**Your task**
Track down every line below that holds "cone" and copy it.
START Information
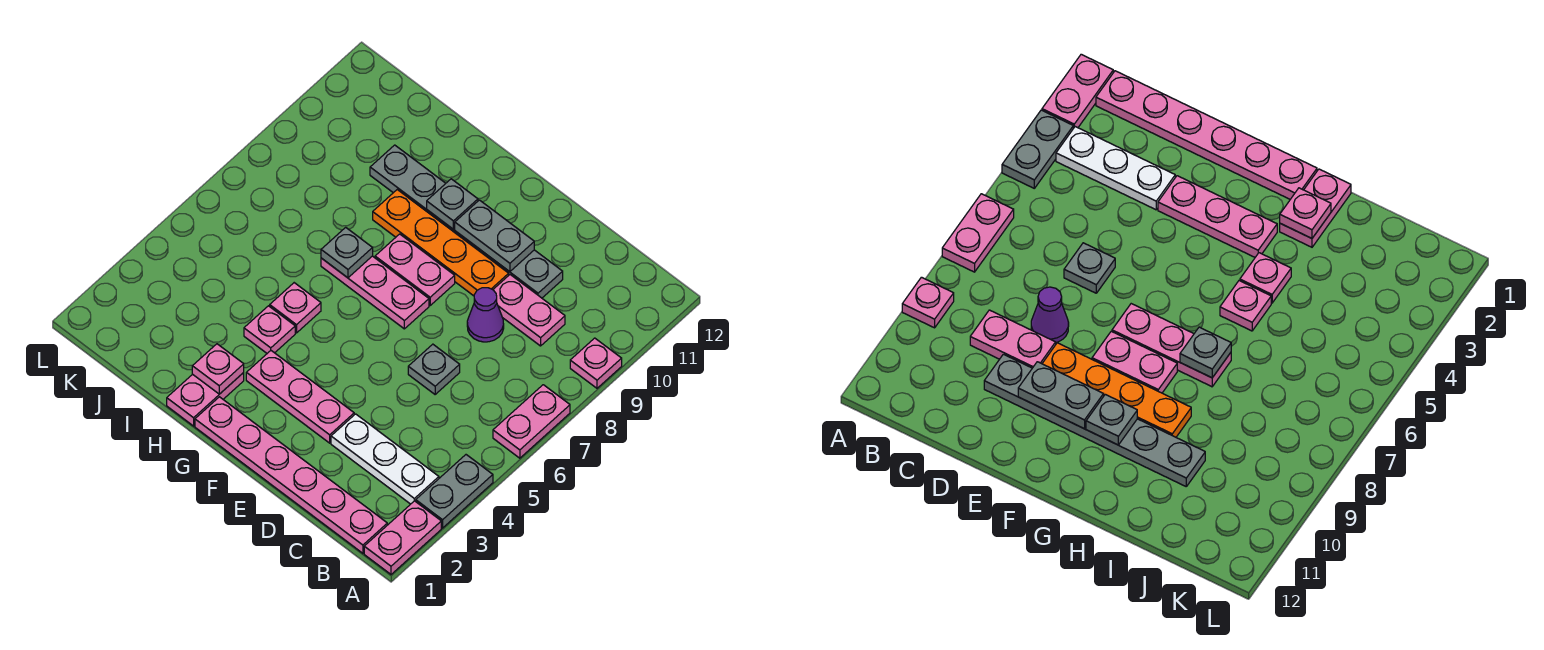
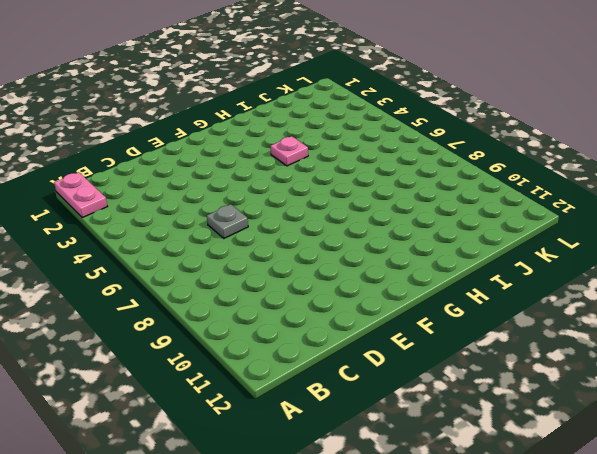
none -> grey plate A3:A4 level 1
none -> pink plate A6:A7 level 1
none -> pink plate A9 level 1

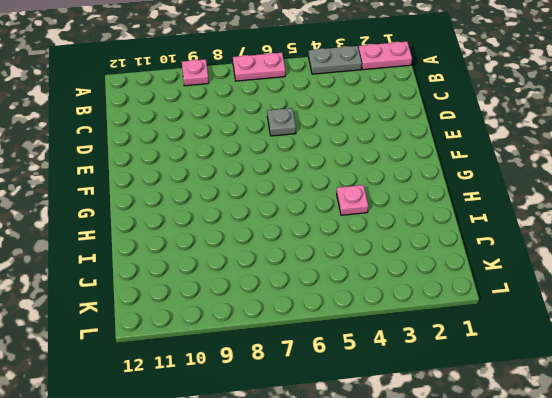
none -> pink plate B1:G1 level 1
none -> white plate B3:D3 level 1
none -> pink plate C9:D9 level 1

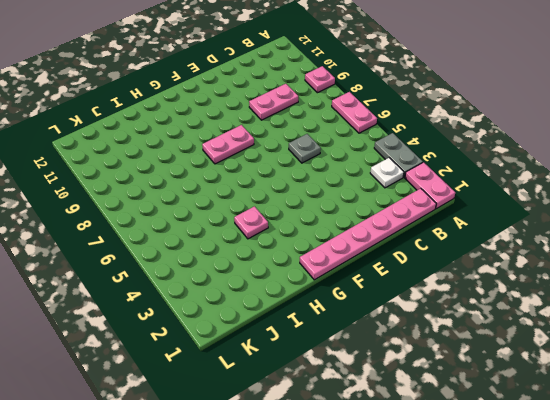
white plate B3 level 1 -> white plate B3:D3 level 1
none -> purple cone D8 level 1
none -> grey plate D10:I10 level 1
none -> pink plate E3:G3 level 1

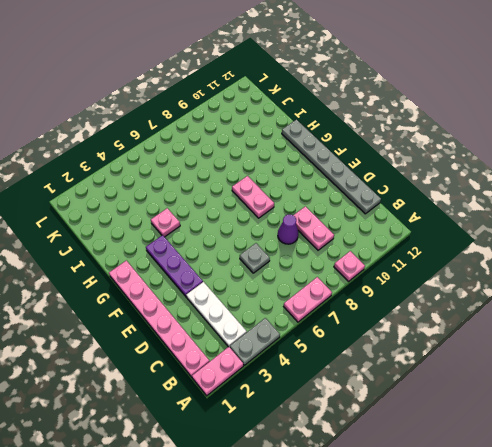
grey plate C12:H12 level 1 -> grey plate D10:I10 level 1
purple plate E3:G3 level 1 -> pink plate E3:G3 level 1
none -> orange plate E9:H9 level 1
none -> pink plate F7:H7 level 1
none -> pink plate H1:H2 level 1

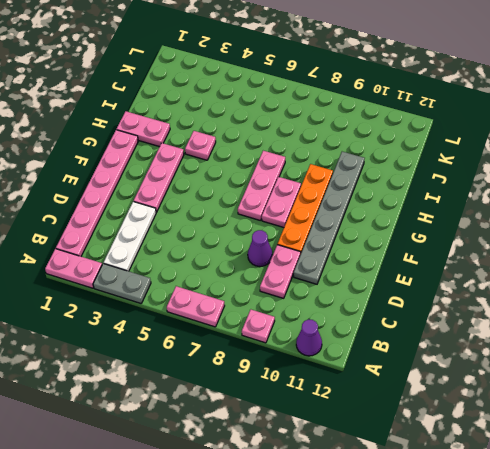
purple cone A11 level 1 -> none
none -> grey plate D6 level 1
none -> pink plate H5 level 1
none -> grey plate E10:F10 level 2

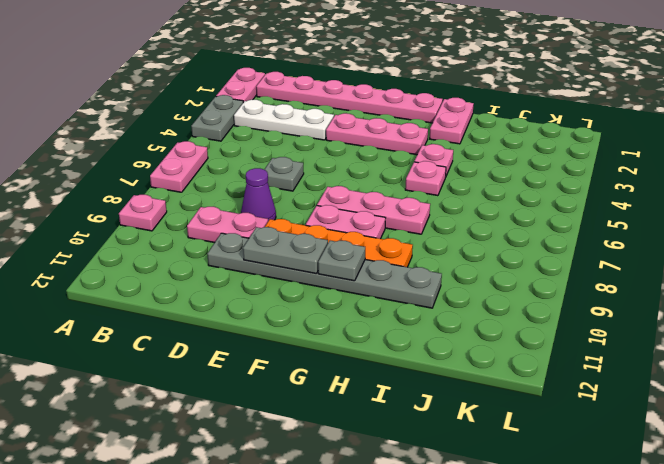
none -> pink plate H2 level 2
none -> grey plate H7 level 2

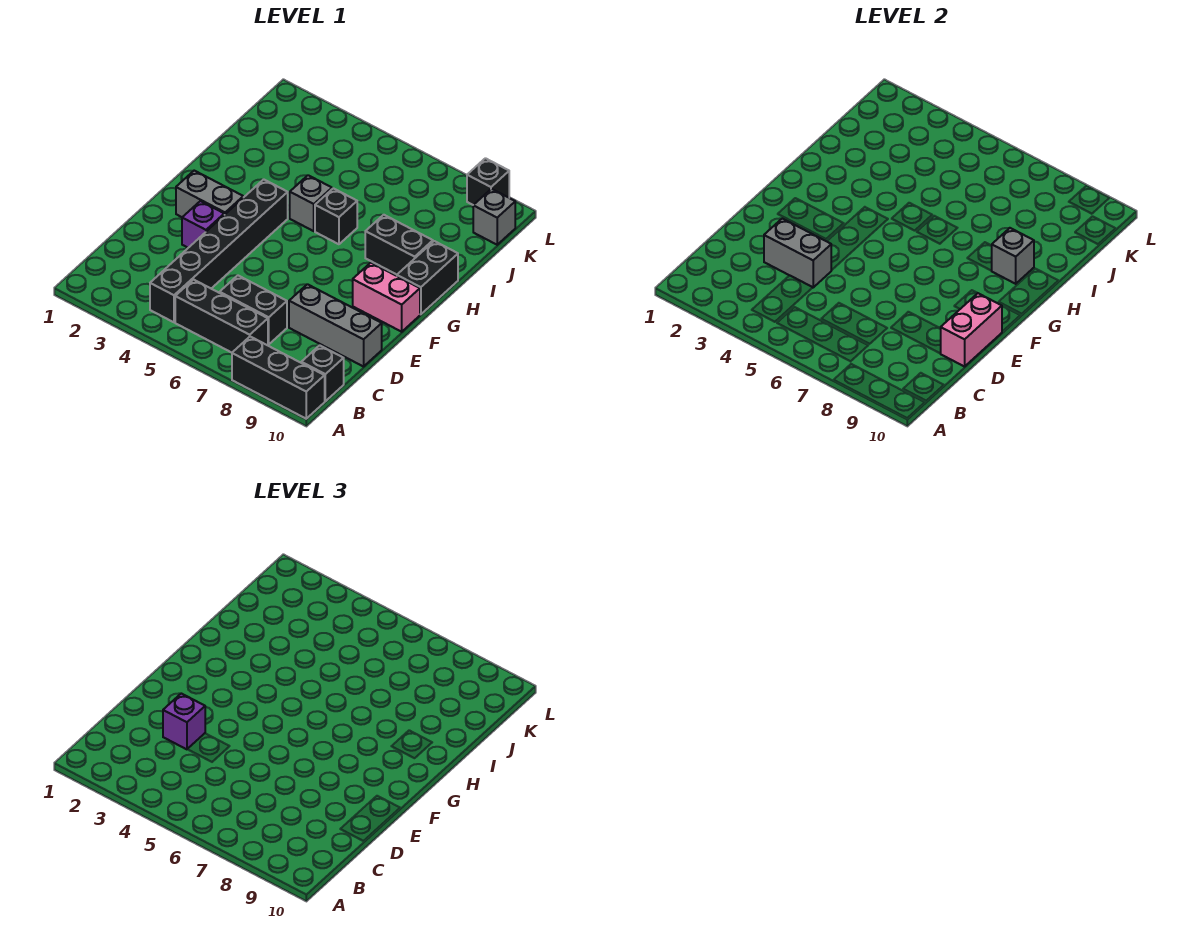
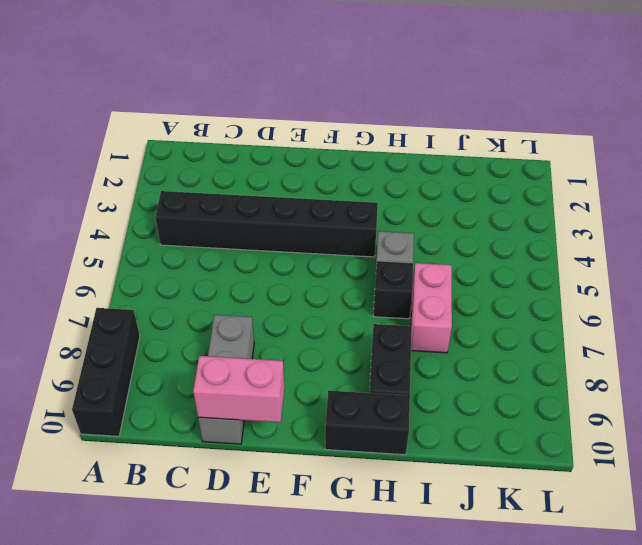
pink brick I6:I7 level 1 -> pink brick F9:F10 level 1
none -> black brick B5:B7 level 1
none -> black brick B10 level 1
none -> black brick C6:C7 level 1

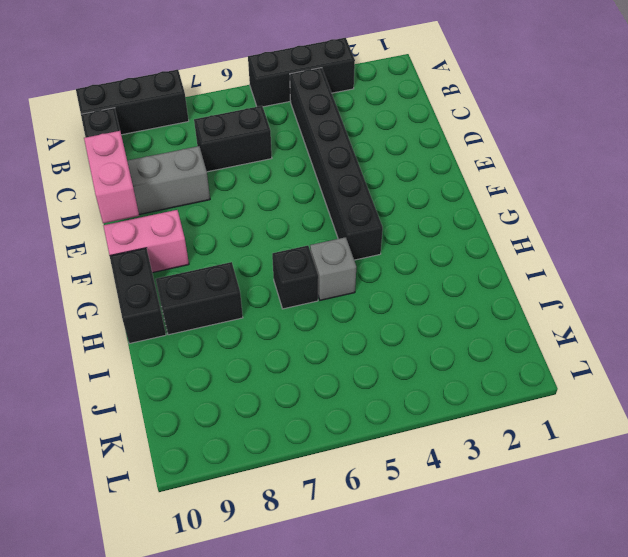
black brick A3:A5 level 1 -> black brick B5:B7 level 1
none -> purple brick E3 level 1
none -> grey brick F2:F3 level 1
none -> grey brick K10 level 1

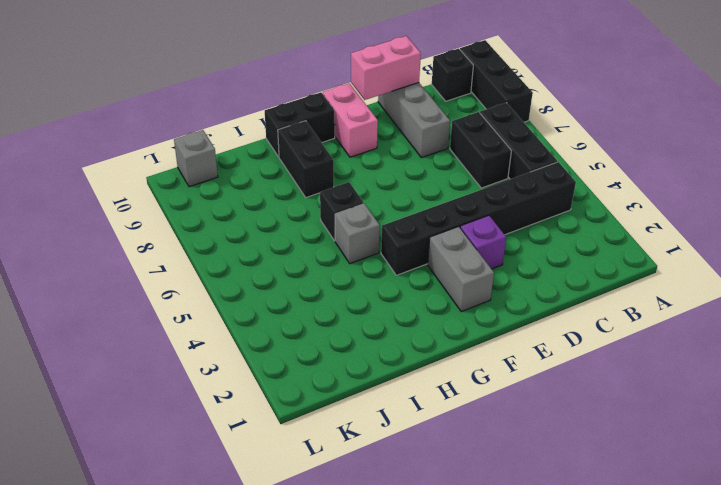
none -> black brick L9 level 1
none -> grey brick D3:D4 level 2
none -> grey brick H9 level 2

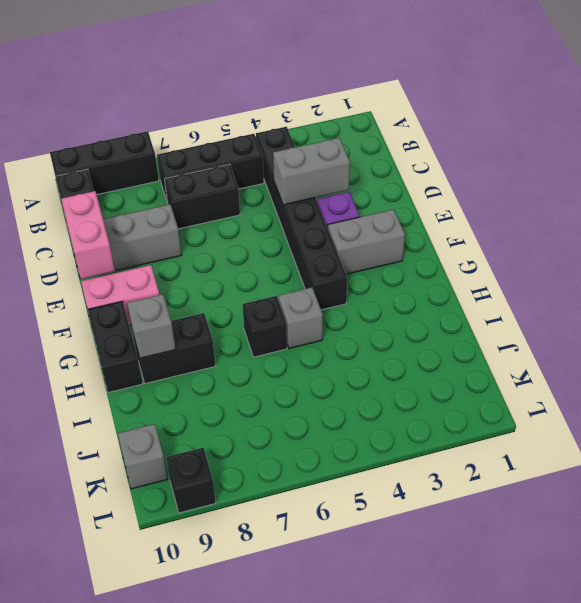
none -> purple brick D3 level 3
END Information
**Exercise solution**
none -> purple cone D8 level 1
purple cone A11 level 1 -> none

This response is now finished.